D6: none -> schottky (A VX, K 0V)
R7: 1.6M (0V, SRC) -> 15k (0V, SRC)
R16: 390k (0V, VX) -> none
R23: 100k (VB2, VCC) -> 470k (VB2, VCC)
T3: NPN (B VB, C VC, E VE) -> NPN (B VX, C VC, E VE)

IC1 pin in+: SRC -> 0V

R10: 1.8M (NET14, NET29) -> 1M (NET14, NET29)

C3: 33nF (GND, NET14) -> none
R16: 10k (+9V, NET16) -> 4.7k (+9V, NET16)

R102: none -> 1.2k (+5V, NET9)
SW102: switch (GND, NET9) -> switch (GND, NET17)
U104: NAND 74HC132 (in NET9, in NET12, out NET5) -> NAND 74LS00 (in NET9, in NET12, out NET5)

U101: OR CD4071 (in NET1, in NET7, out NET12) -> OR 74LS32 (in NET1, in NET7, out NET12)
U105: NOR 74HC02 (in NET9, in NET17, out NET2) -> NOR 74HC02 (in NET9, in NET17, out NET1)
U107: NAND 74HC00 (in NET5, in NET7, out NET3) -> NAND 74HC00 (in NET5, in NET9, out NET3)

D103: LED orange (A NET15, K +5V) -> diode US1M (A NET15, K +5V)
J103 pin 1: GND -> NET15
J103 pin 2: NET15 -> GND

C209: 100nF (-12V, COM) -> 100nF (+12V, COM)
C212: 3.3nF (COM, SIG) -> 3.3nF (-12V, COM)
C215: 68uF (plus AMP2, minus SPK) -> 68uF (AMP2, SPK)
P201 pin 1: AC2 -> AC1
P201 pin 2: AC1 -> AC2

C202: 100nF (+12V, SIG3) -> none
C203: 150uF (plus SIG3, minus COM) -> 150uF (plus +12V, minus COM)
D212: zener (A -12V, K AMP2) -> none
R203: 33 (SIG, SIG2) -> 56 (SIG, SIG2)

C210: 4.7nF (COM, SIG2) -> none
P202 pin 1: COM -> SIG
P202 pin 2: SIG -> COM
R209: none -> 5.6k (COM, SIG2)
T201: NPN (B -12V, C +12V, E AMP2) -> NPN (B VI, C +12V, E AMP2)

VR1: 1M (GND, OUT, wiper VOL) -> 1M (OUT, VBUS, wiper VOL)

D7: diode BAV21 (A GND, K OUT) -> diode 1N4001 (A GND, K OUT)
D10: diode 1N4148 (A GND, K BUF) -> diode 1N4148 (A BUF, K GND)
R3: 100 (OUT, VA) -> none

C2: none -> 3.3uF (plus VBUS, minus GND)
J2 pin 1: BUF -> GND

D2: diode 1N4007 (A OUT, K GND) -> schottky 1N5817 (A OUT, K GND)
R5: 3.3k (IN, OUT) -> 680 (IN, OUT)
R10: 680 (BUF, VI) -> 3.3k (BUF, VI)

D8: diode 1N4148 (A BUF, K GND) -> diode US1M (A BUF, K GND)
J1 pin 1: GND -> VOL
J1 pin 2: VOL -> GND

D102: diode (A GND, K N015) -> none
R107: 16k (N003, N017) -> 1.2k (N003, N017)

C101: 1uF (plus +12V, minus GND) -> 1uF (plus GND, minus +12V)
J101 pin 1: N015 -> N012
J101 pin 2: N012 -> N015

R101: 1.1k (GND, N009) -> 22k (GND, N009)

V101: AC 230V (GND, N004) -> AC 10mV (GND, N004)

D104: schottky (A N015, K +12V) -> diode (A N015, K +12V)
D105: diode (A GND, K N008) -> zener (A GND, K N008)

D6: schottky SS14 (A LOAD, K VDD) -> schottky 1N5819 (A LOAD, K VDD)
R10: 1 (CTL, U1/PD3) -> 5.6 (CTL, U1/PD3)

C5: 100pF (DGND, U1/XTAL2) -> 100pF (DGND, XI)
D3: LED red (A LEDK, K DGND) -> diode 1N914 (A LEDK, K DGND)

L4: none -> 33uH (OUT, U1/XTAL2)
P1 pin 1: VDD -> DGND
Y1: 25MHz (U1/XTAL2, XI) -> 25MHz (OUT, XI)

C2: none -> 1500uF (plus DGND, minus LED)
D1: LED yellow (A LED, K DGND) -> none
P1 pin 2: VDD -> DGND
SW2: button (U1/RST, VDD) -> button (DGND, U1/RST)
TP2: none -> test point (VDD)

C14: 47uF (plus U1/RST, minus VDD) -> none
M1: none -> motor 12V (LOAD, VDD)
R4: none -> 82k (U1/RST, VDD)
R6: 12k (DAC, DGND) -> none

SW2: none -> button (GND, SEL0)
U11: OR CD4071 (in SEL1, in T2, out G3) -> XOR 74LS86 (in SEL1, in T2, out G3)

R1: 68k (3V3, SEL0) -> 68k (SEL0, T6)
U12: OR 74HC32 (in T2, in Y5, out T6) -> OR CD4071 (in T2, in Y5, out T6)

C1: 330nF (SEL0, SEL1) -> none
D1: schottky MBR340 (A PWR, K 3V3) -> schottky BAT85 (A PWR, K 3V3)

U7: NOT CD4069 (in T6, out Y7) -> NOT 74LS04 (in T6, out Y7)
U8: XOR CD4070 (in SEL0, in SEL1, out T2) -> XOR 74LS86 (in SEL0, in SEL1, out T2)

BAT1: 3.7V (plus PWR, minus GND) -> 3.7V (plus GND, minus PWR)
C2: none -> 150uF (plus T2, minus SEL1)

┄┄┄┄┄┄┄┄┄┄

All lines from the one with "M1: none -> motor 12V (LOAD, VDD)" through the final line above are to be quoted exactly; quote no other line.

M1: none -> motor 12V (LOAD, VDD)
R4: none -> 82k (U1/RST, VDD)
R6: 12k (DAC, DGND) -> none

SW2: none -> button (GND, SEL0)
U11: OR CD4071 (in SEL1, in T2, out G3) -> XOR 74LS86 (in SEL1, in T2, out G3)

R1: 68k (3V3, SEL0) -> 68k (SEL0, T6)
U12: OR 74HC32 (in T2, in Y5, out T6) -> OR CD4071 (in T2, in Y5, out T6)

C1: 330nF (SEL0, SEL1) -> none
D1: schottky MBR340 (A PWR, K 3V3) -> schottky BAT85 (A PWR, K 3V3)

U7: NOT CD4069 (in T6, out Y7) -> NOT 74LS04 (in T6, out Y7)
U8: XOR CD4070 (in SEL0, in SEL1, out T2) -> XOR 74LS86 (in SEL0, in SEL1, out T2)

BAT1: 3.7V (plus PWR, minus GND) -> 3.7V (plus GND, minus PWR)
C2: none -> 150uF (plus T2, minus SEL1)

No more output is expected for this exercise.